▸ **Work to be completed**
Taking the line that contains "IC28: buffer CD4050" as the first, copy exactly every line through the last line of the records, and nothing else.

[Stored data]
'''

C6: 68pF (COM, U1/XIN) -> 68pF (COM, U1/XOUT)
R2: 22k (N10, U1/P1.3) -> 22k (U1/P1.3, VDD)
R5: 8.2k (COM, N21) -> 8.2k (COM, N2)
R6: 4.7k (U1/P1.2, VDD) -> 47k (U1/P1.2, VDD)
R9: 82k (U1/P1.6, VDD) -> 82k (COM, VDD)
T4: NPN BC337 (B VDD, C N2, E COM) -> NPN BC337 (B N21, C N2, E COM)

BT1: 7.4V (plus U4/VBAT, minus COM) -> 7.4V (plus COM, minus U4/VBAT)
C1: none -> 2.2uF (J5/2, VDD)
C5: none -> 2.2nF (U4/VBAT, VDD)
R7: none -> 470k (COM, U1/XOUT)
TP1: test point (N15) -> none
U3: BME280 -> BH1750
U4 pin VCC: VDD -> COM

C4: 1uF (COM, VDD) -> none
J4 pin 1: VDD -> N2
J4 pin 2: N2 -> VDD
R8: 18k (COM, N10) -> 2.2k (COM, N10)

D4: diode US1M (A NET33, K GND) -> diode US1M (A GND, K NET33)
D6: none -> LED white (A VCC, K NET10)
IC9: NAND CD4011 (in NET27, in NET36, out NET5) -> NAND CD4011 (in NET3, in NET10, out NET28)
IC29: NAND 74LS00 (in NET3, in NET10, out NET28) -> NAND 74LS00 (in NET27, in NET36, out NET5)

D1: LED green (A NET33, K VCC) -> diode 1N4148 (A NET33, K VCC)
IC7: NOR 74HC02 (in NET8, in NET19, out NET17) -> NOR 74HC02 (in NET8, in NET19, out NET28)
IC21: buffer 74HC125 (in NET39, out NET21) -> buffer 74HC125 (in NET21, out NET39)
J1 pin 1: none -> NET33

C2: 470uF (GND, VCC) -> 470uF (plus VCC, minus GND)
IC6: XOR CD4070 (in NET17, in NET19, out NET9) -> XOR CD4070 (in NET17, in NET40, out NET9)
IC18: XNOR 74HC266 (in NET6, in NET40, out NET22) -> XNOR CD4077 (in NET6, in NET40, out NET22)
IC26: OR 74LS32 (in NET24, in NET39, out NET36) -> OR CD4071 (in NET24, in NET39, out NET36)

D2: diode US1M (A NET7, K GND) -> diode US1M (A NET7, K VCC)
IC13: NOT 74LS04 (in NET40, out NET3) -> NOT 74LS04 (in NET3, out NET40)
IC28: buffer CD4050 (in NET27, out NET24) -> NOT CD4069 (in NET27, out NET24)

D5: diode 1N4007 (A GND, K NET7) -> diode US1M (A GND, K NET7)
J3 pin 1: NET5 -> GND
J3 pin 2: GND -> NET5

'''

▸ **Answer section**
IC28: buffer CD4050 (in NET27, out NET24) -> NOT CD4069 (in NET27, out NET24)

D5: diode 1N4007 (A GND, K NET7) -> diode US1M (A GND, K NET7)
J3 pin 1: NET5 -> GND
J3 pin 2: GND -> NET5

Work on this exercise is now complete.